● What this task involves:
Starting with the line that contains "Q1: NPN BC547" and stopping after the line that contains "RV1: 50k (SIG3, VS, wiper", return each line below exactly as written, with no others.

** Data extract follows **

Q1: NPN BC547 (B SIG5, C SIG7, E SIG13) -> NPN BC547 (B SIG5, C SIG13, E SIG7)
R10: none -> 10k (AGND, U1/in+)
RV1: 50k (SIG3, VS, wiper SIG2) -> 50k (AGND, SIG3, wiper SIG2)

** End of Data extract **
** Data extract follows **

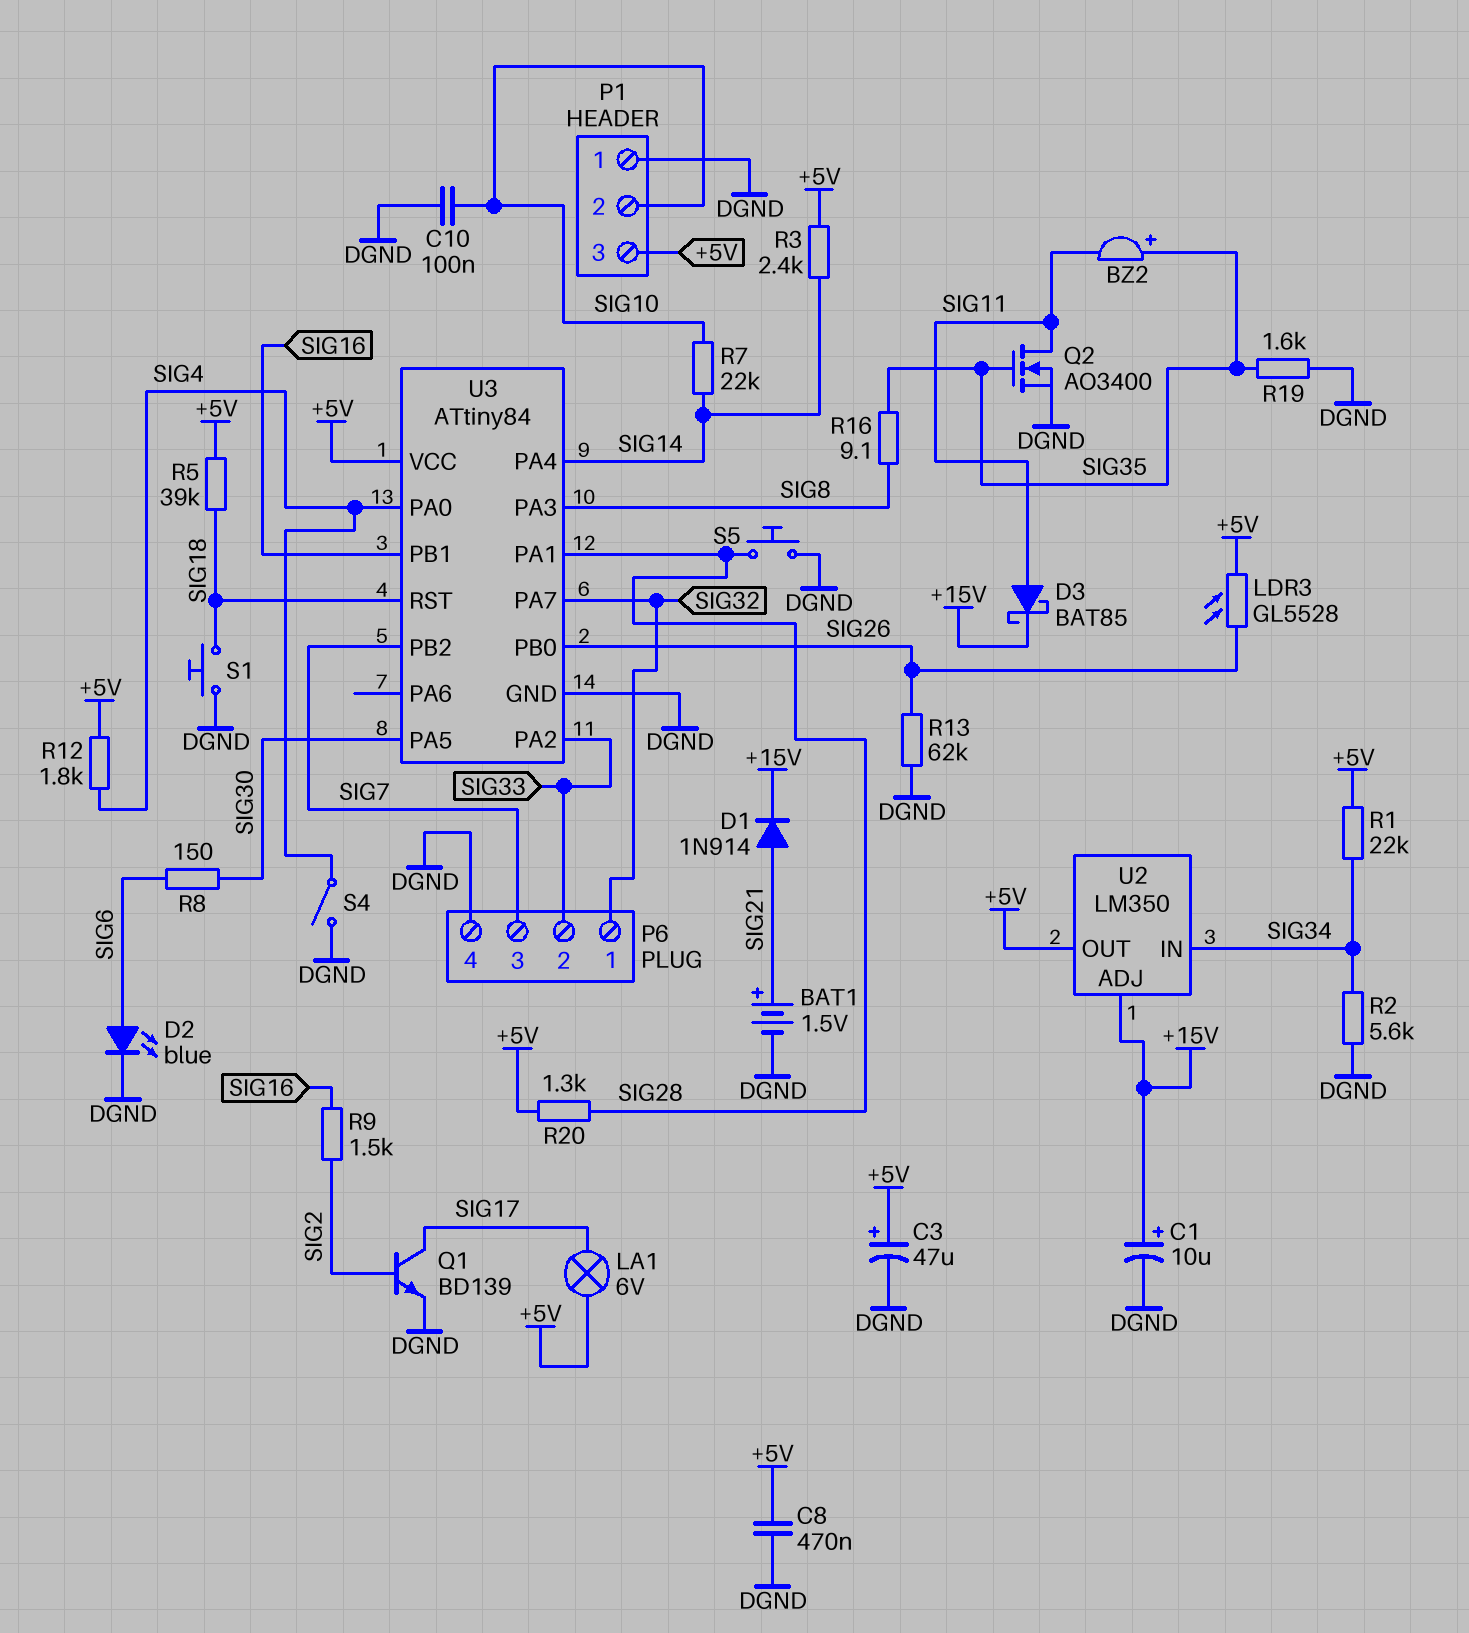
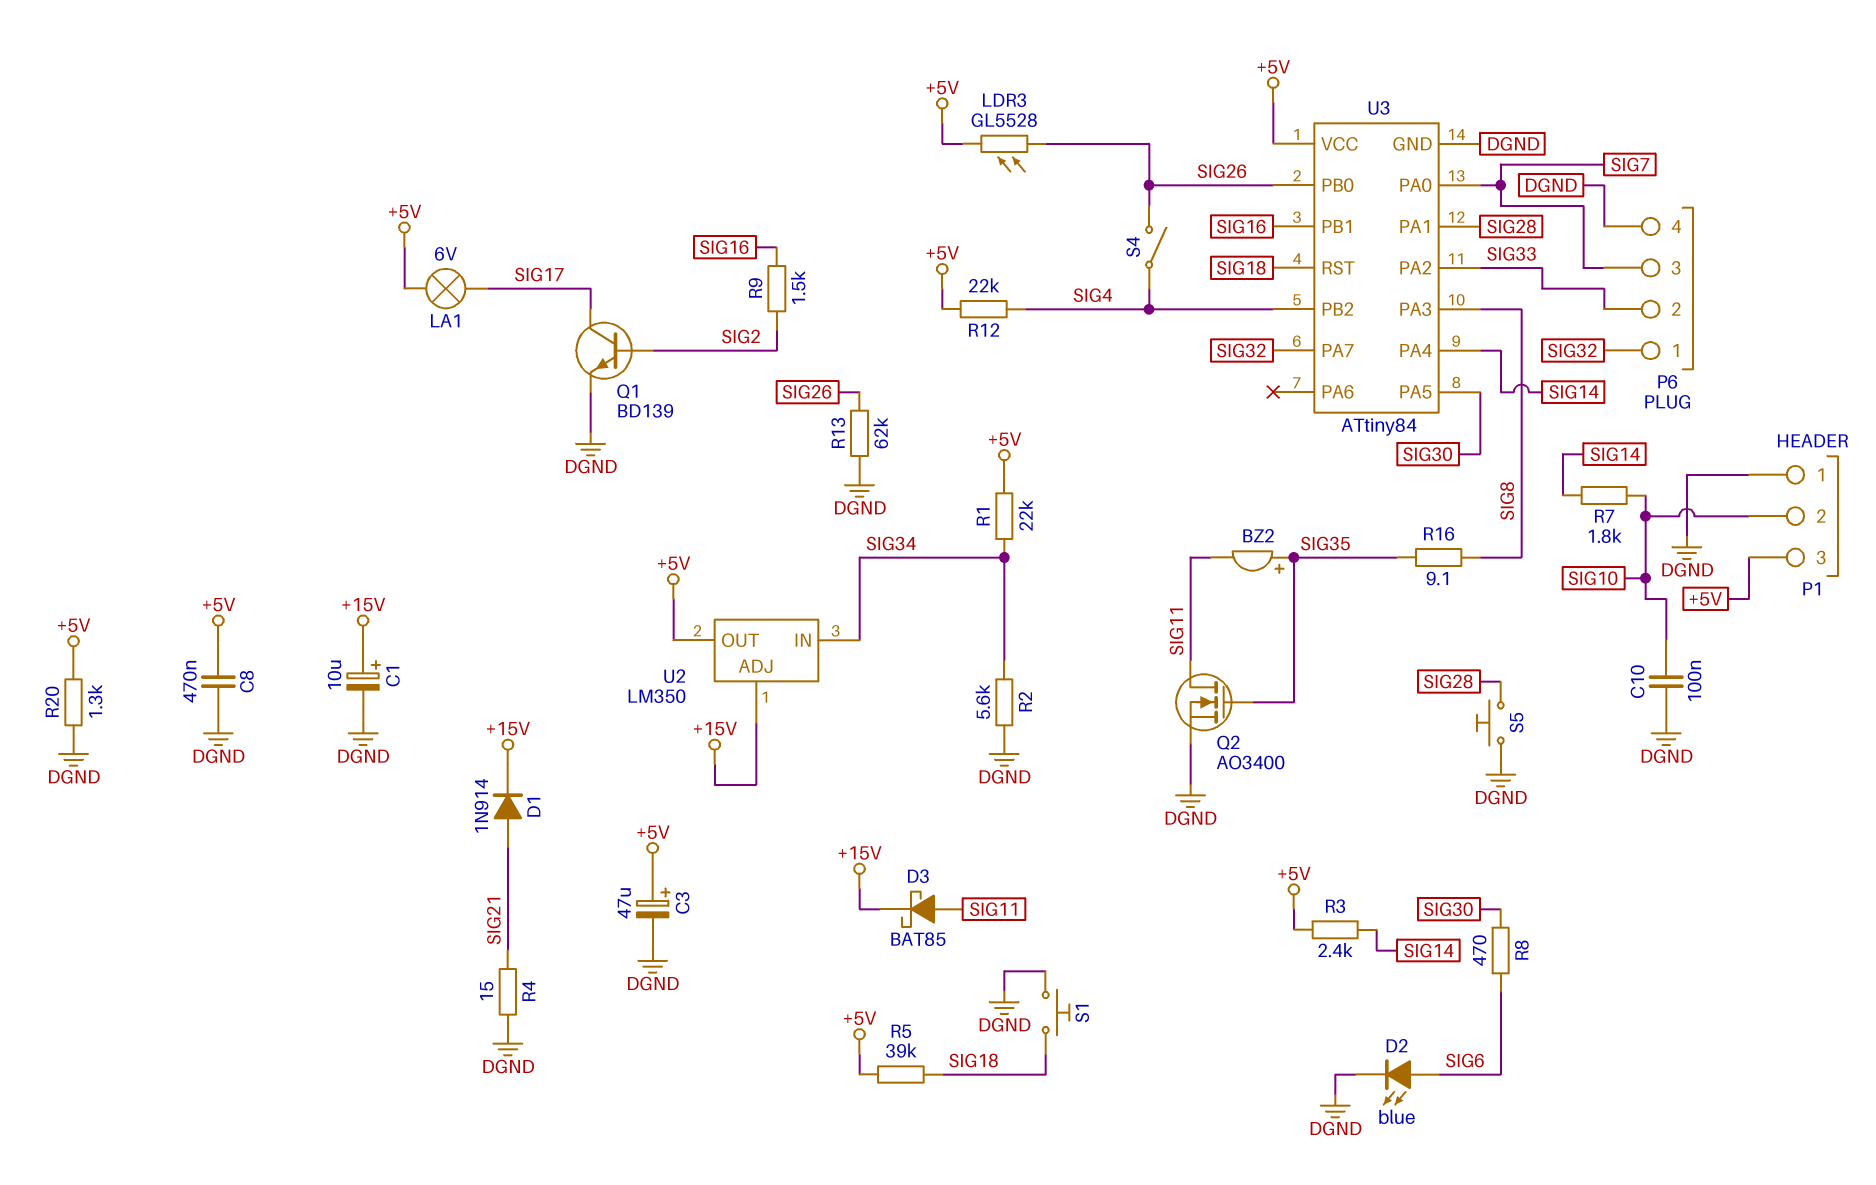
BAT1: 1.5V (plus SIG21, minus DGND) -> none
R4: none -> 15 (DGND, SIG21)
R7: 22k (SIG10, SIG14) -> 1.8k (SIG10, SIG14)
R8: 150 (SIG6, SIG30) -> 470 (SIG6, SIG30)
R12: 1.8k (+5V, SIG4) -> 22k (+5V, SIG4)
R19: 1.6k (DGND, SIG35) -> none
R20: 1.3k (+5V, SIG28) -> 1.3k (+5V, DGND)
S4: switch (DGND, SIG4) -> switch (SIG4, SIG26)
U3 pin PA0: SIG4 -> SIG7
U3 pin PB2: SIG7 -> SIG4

** End of Data extract **

● Response to the exercise:
Q1: NPN BC547 (B SIG5, C SIG7, E SIG13) -> NPN BC547 (B SIG5, C SIG13, E SIG7)
R10: none -> 10k (AGND, U1/in+)
RV1: 50k (SIG3, VS, wiper SIG2) -> 50k (AGND, SIG3, wiper SIG2)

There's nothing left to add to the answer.